··· Data provided ···

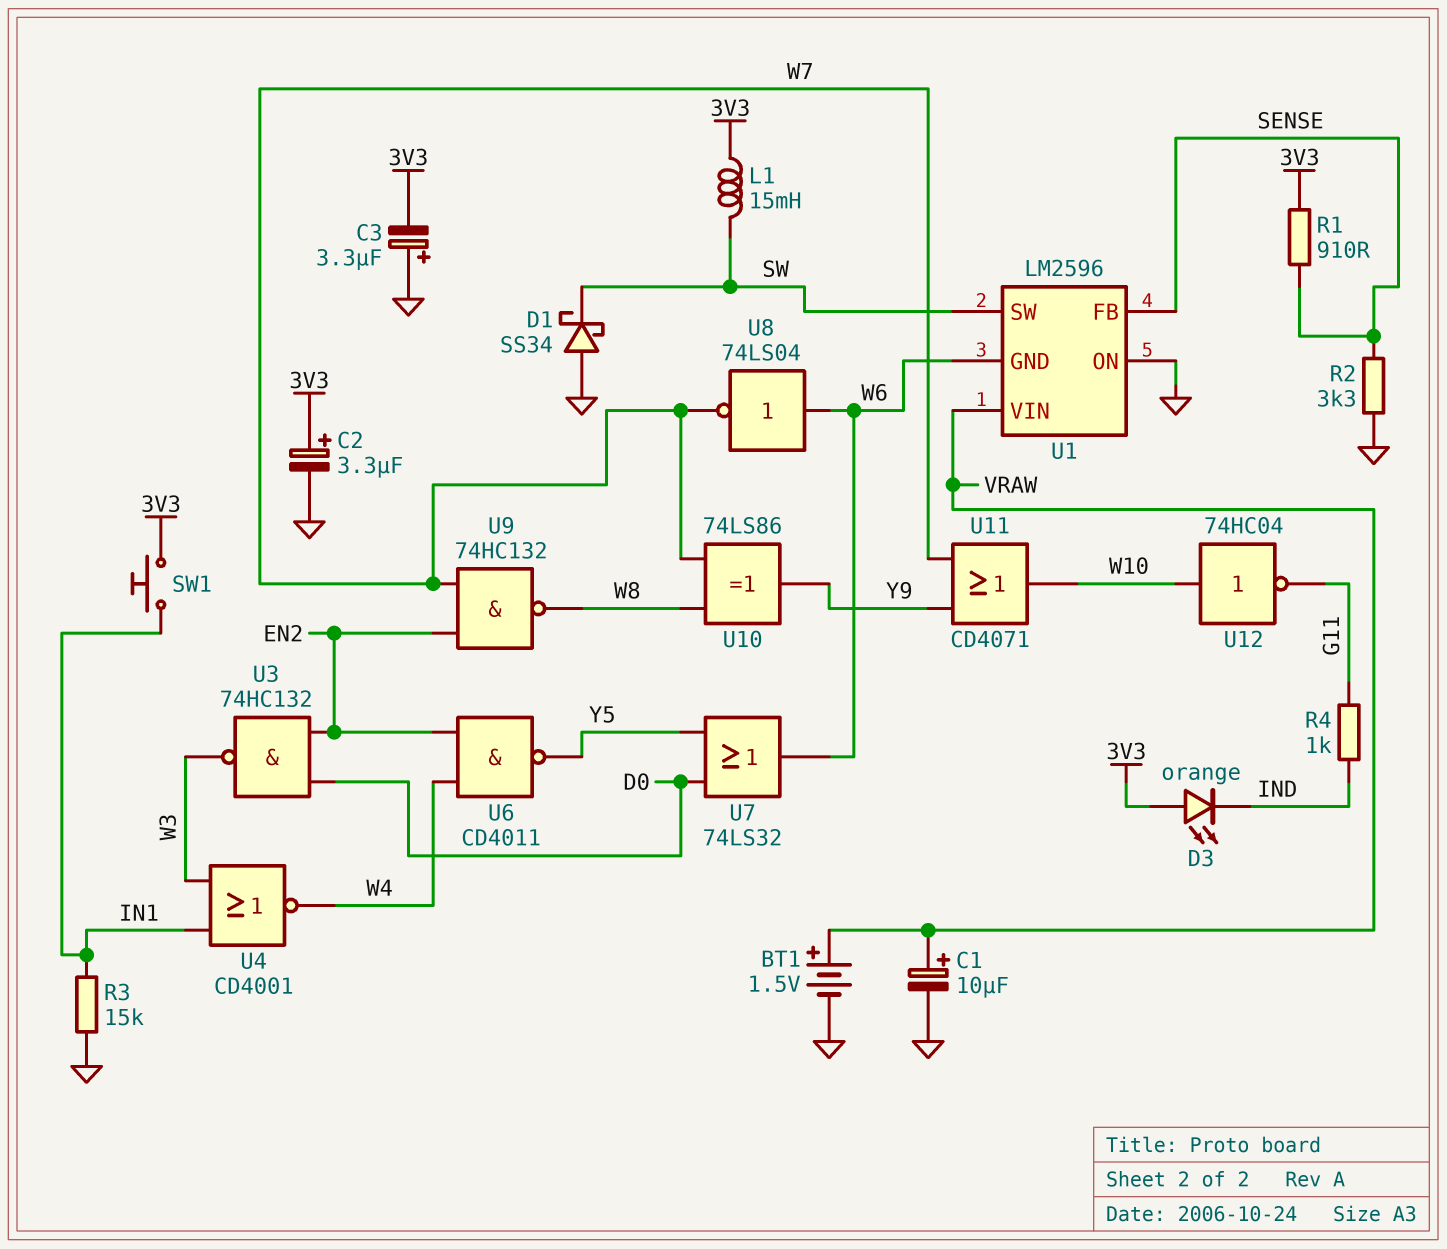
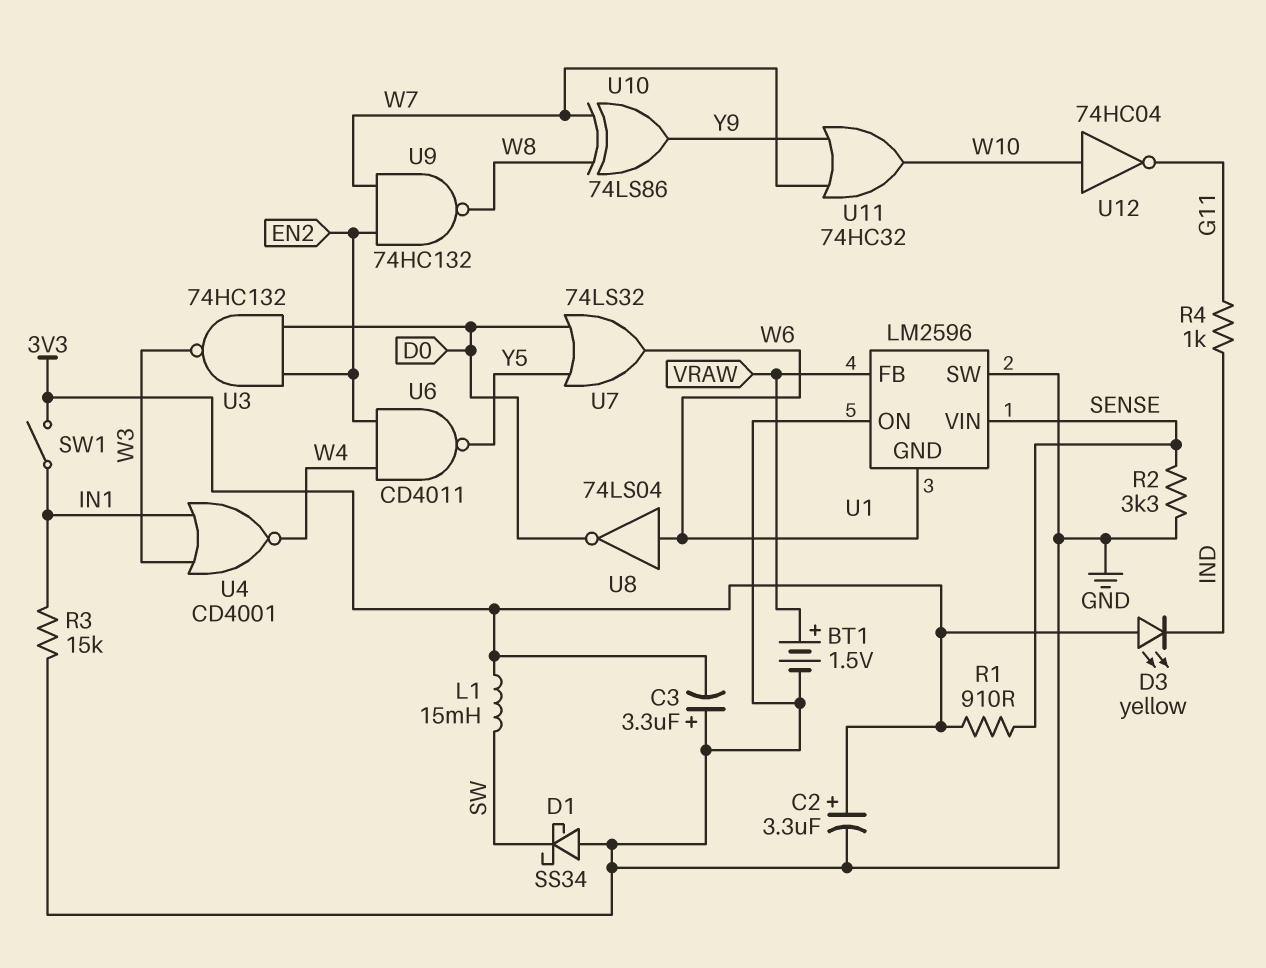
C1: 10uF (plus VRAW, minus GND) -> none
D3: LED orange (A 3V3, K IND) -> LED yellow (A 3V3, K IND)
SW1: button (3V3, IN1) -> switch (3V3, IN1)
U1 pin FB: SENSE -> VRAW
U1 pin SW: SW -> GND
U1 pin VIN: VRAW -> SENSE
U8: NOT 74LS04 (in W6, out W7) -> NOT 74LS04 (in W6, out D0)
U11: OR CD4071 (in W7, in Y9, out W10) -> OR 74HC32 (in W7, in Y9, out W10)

···
··· Data provided ···

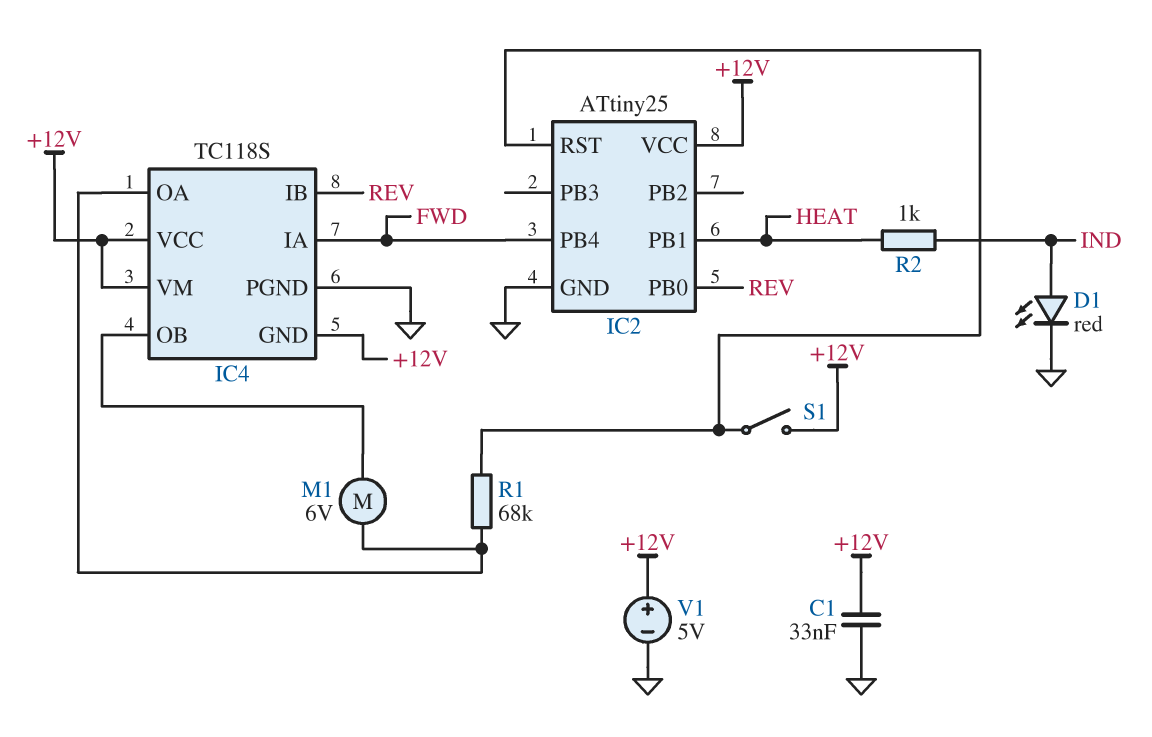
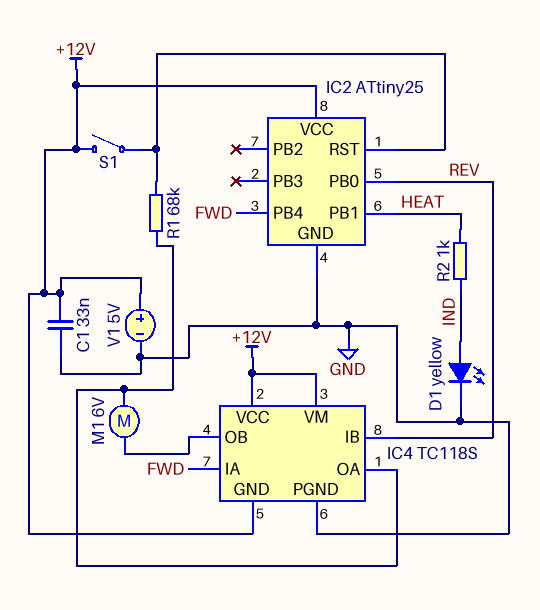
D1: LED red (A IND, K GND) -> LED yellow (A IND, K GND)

···

§ **What you will do**
Out of the listing above, reproduce exactly the lines from the one with "C1: 10uF (plus VRAW, minus GND) -> none" up to and including the one with "U8: NOT 74LS04".

§ **Result for this exercise**
C1: 10uF (plus VRAW, minus GND) -> none
D3: LED orange (A 3V3, K IND) -> LED yellow (A 3V3, K IND)
SW1: button (3V3, IN1) -> switch (3V3, IN1)
U1 pin FB: SENSE -> VRAW
U1 pin SW: SW -> GND
U1 pin VIN: VRAW -> SENSE
U8: NOT 74LS04 (in W6, out W7) -> NOT 74LS04 (in W6, out D0)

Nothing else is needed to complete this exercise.